#### Task requirements:
Verbatim output of the lines below is required, with the images omitted.

Modification records:
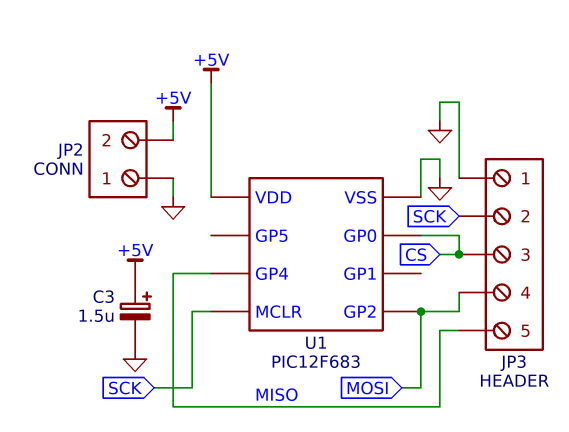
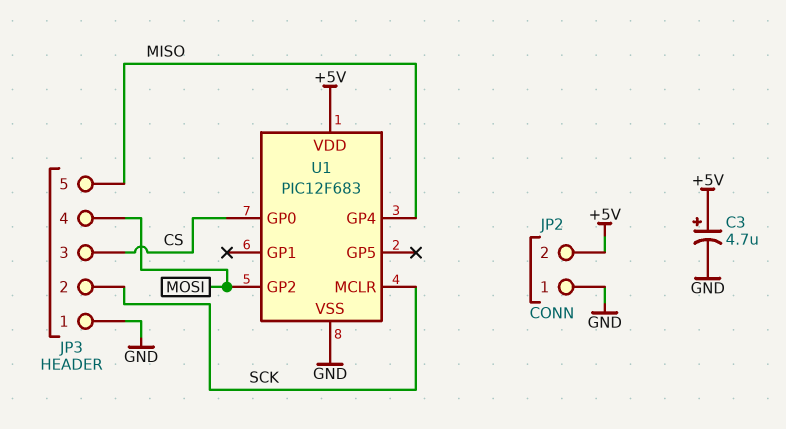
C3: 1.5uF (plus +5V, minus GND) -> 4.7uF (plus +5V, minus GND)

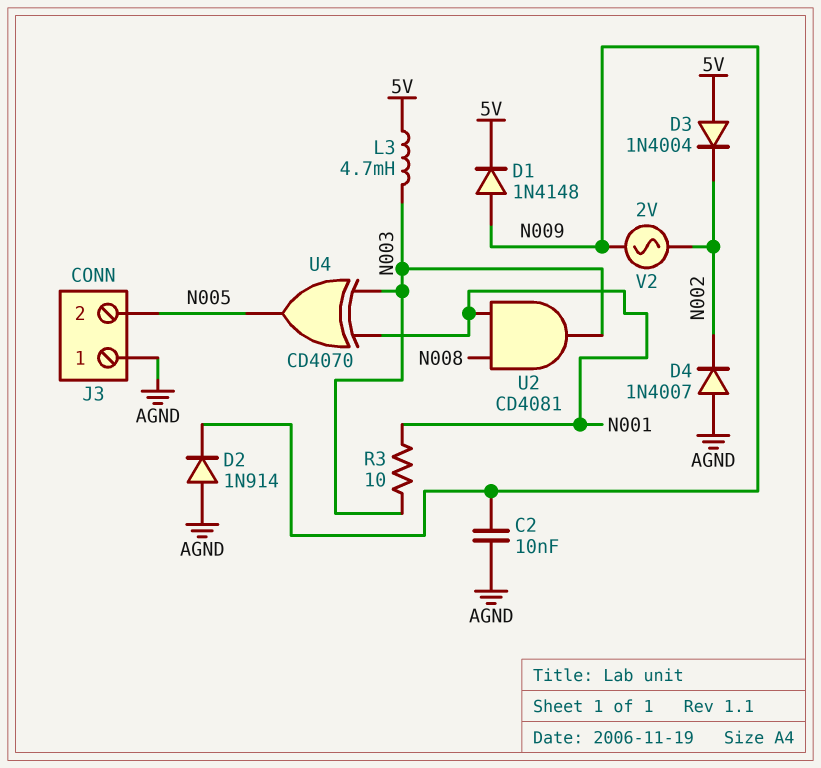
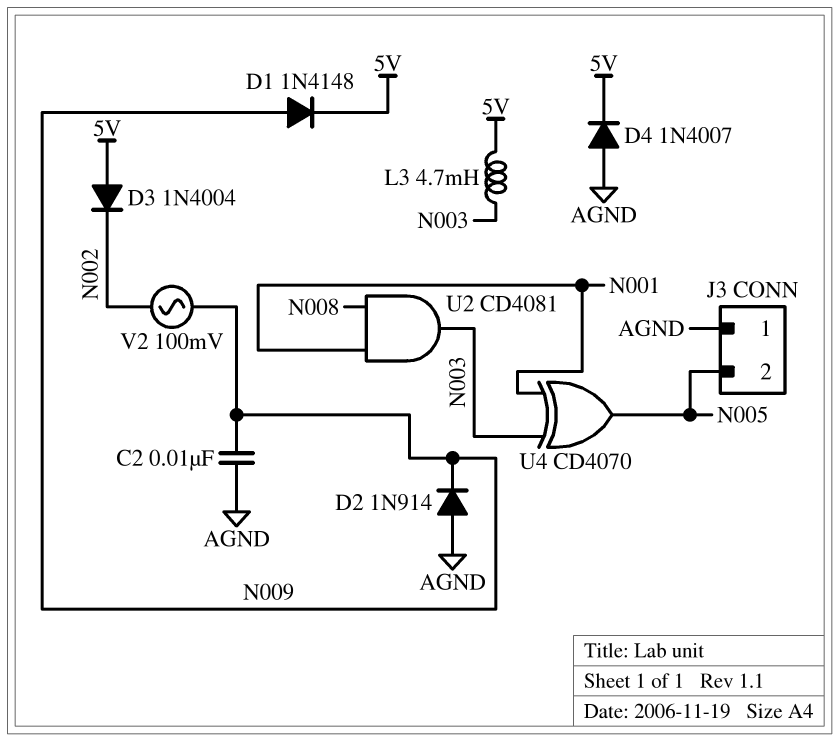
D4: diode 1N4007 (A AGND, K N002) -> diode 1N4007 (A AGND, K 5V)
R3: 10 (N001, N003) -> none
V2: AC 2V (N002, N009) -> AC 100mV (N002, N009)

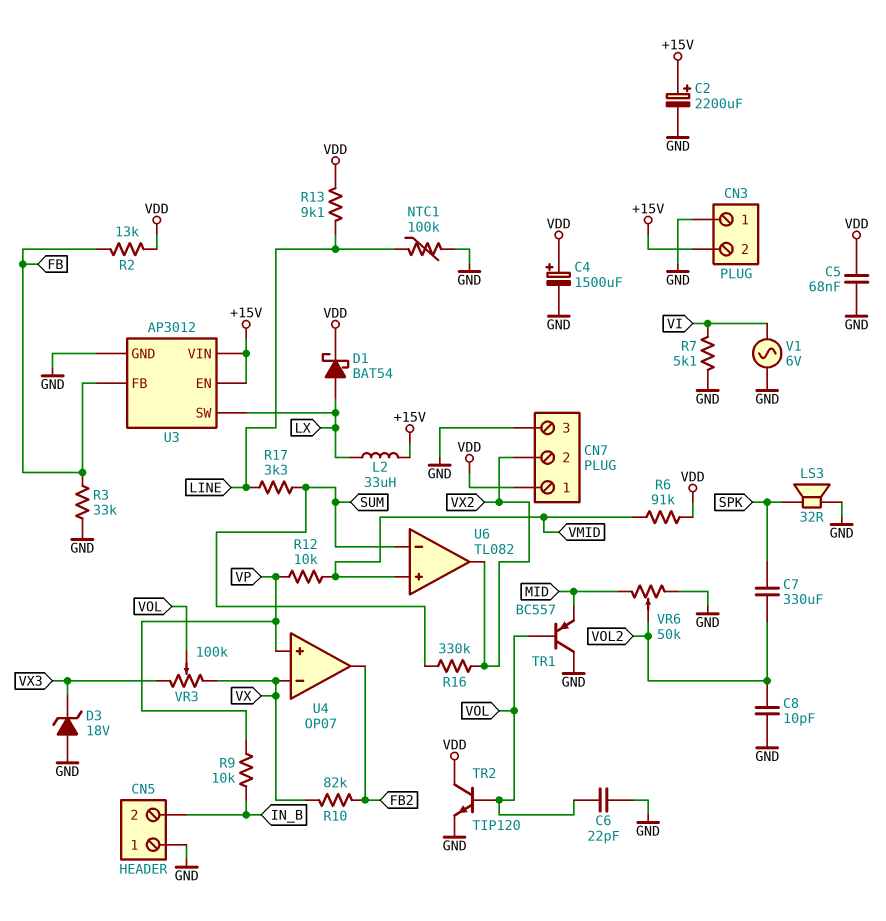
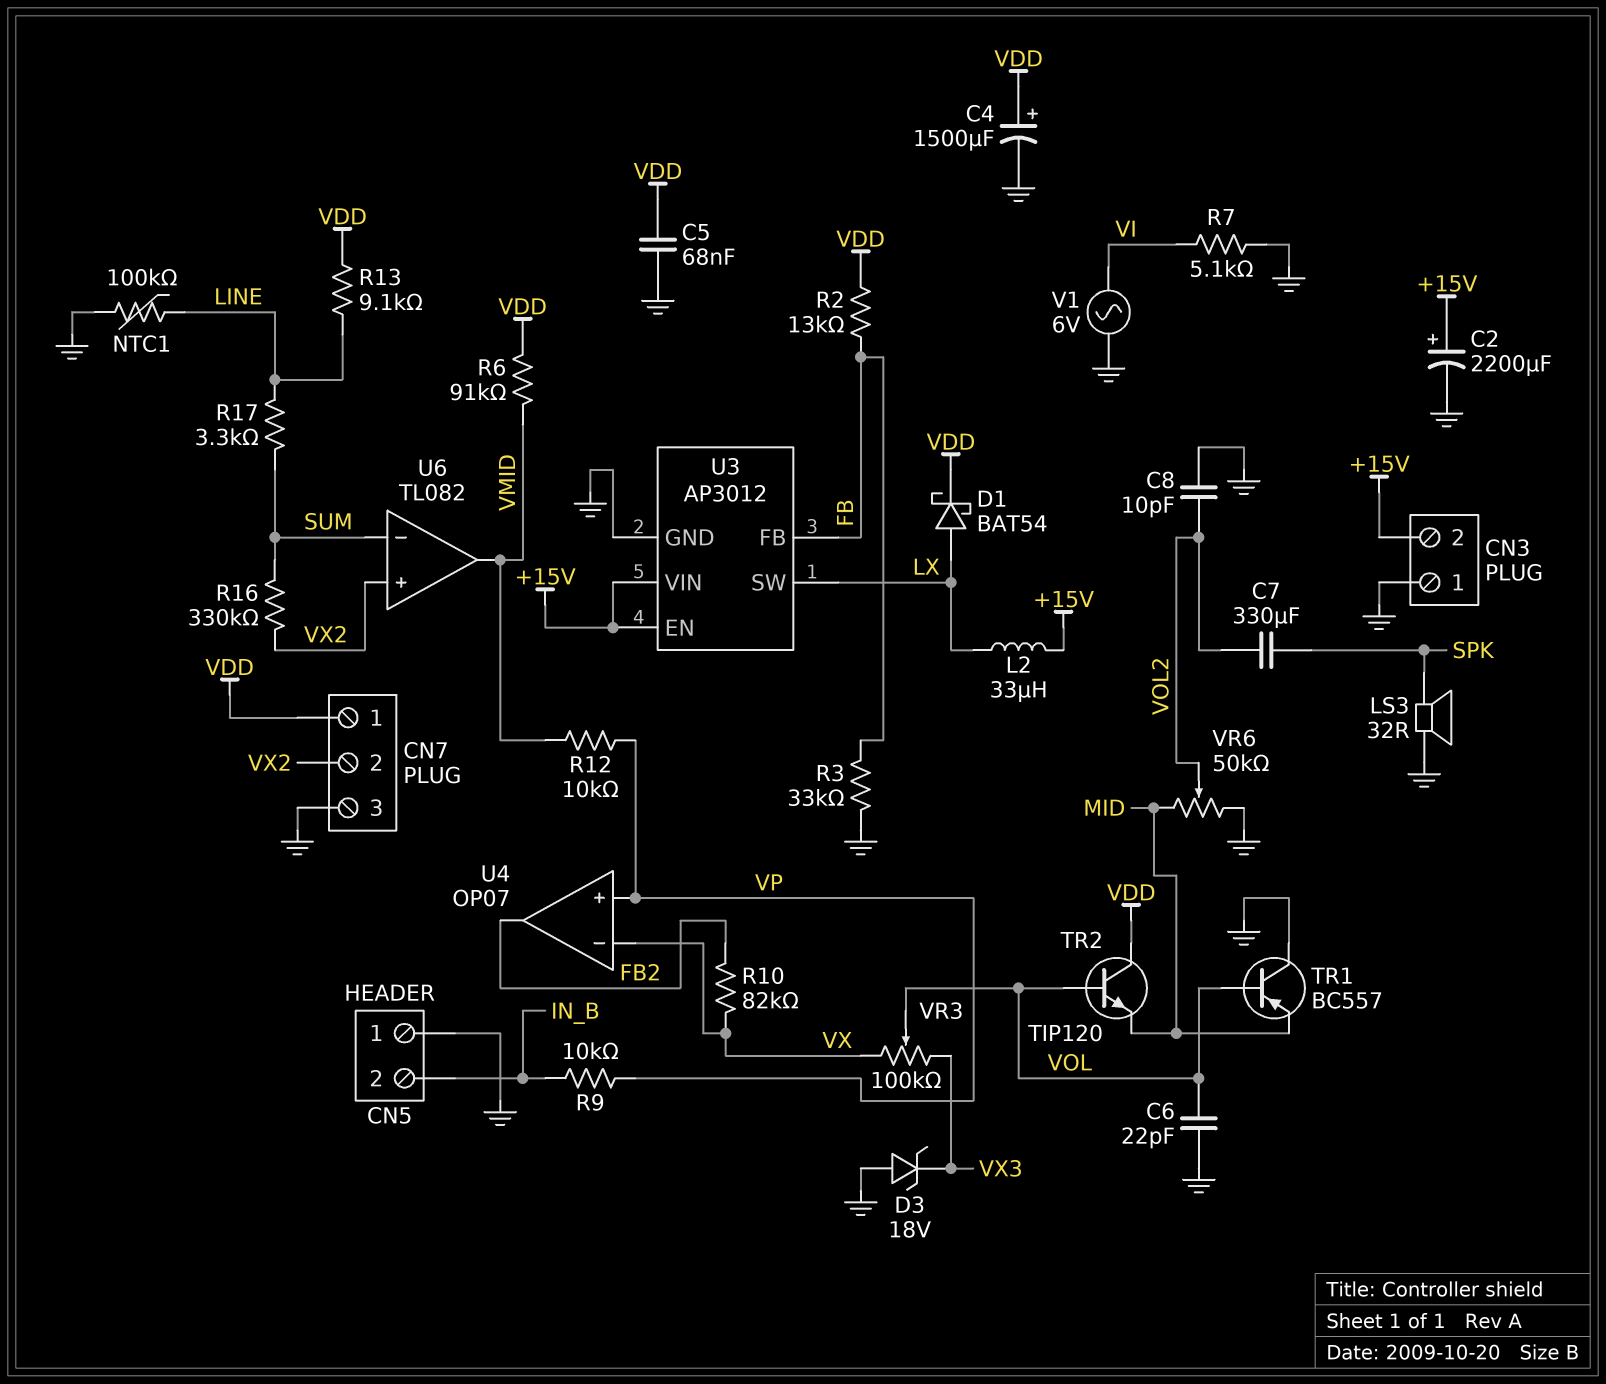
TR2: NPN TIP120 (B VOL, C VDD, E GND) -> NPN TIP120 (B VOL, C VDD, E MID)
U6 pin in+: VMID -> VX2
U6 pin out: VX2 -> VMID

#### Answer section:
C3: 1.5uF (plus +5V, minus GND) -> 4.7uF (plus +5V, minus GND)

D4: diode 1N4007 (A AGND, K N002) -> diode 1N4007 (A AGND, K 5V)
R3: 10 (N001, N003) -> none
V2: AC 2V (N002, N009) -> AC 100mV (N002, N009)

TR2: NPN TIP120 (B VOL, C VDD, E GND) -> NPN TIP120 (B VOL, C VDD, E MID)
U6 pin in+: VMID -> VX2
U6 pin out: VX2 -> VMID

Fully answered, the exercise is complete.